◆ Work request: In the records below, find the line that contains "pink 1x1 cone [679,346,738,439]" and the line that contains "none -> green 1x3 plate [330,206,394,299]". Set down exactly those lines and every line between them, and nothing more.

Object matching data
****
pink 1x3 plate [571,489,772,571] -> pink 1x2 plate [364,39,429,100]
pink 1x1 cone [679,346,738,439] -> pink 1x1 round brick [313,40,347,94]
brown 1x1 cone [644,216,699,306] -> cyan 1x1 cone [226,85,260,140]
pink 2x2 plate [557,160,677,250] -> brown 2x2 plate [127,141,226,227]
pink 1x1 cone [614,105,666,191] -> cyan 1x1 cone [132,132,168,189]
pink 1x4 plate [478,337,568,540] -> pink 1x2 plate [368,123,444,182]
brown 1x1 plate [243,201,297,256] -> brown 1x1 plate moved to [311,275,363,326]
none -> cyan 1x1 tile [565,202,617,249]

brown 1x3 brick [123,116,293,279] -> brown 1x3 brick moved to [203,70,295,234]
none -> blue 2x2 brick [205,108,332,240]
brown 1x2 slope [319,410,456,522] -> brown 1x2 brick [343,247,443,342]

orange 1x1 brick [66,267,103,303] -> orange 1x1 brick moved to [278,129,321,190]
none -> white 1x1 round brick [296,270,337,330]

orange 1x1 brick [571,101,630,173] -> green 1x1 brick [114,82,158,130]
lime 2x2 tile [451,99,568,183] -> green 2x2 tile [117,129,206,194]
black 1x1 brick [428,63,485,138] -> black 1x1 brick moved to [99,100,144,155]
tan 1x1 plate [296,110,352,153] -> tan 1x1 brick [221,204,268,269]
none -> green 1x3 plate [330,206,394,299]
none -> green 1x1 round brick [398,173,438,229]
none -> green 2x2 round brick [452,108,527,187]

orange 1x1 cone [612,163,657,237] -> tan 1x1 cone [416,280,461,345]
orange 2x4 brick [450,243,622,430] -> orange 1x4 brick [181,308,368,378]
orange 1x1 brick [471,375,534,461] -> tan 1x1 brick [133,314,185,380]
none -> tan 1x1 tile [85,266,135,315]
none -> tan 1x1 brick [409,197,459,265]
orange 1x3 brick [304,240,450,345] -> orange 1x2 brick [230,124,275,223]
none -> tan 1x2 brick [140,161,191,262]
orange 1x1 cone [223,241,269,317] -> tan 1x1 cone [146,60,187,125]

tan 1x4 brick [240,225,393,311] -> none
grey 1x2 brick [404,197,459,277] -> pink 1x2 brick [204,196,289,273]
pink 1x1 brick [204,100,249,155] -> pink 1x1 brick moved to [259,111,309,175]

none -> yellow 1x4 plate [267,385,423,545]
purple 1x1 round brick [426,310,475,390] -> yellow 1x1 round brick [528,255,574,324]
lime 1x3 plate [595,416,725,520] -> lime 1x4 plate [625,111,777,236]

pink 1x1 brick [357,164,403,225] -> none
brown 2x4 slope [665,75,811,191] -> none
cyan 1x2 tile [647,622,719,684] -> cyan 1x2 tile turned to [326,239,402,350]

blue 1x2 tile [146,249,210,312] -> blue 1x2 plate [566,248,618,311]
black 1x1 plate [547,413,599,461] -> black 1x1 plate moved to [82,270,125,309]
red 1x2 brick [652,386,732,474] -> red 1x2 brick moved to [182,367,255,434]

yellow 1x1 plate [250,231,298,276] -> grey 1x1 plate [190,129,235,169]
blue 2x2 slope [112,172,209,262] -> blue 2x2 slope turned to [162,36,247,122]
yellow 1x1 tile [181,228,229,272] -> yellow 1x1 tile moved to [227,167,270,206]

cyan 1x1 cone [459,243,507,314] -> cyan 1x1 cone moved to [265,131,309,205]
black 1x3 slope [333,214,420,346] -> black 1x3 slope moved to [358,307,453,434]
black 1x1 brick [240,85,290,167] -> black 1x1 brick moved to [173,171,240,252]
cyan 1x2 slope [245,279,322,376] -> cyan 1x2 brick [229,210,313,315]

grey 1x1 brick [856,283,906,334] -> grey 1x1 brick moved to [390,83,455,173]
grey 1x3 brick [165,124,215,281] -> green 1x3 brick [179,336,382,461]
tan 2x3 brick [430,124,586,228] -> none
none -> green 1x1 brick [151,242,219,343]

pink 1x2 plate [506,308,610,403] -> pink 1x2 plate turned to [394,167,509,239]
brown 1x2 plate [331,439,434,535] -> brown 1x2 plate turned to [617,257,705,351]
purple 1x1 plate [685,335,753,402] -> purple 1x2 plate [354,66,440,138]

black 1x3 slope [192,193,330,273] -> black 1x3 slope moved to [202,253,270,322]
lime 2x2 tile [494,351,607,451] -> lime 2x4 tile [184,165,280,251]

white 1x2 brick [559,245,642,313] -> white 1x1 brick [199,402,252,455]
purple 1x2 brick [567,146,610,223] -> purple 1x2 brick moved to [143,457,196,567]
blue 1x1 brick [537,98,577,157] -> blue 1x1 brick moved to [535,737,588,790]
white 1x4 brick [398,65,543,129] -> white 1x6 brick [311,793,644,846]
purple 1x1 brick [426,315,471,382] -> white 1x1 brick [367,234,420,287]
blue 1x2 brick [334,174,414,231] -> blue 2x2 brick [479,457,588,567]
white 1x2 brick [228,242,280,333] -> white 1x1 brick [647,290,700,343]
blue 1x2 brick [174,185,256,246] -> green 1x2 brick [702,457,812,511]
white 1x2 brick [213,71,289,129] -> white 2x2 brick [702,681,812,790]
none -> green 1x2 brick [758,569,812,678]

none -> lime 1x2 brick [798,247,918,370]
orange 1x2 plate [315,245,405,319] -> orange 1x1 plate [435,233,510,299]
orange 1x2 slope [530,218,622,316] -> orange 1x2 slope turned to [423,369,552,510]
****
◆ Task result:
pink 1x1 cone [679,346,738,439] -> pink 1x1 round brick [313,40,347,94]
brown 1x1 cone [644,216,699,306] -> cyan 1x1 cone [226,85,260,140]
pink 2x2 plate [557,160,677,250] -> brown 2x2 plate [127,141,226,227]
pink 1x1 cone [614,105,666,191] -> cyan 1x1 cone [132,132,168,189]
pink 1x4 plate [478,337,568,540] -> pink 1x2 plate [368,123,444,182]
brown 1x1 plate [243,201,297,256] -> brown 1x1 plate moved to [311,275,363,326]
none -> cyan 1x1 tile [565,202,617,249]

brown 1x3 brick [123,116,293,279] -> brown 1x3 brick moved to [203,70,295,234]
none -> blue 2x2 brick [205,108,332,240]
brown 1x2 slope [319,410,456,522] -> brown 1x2 brick [343,247,443,342]

orange 1x1 brick [66,267,103,303] -> orange 1x1 brick moved to [278,129,321,190]
none -> white 1x1 round brick [296,270,337,330]

orange 1x1 brick [571,101,630,173] -> green 1x1 brick [114,82,158,130]
lime 2x2 tile [451,99,568,183] -> green 2x2 tile [117,129,206,194]
black 1x1 brick [428,63,485,138] -> black 1x1 brick moved to [99,100,144,155]
tan 1x1 plate [296,110,352,153] -> tan 1x1 brick [221,204,268,269]
none -> green 1x3 plate [330,206,394,299]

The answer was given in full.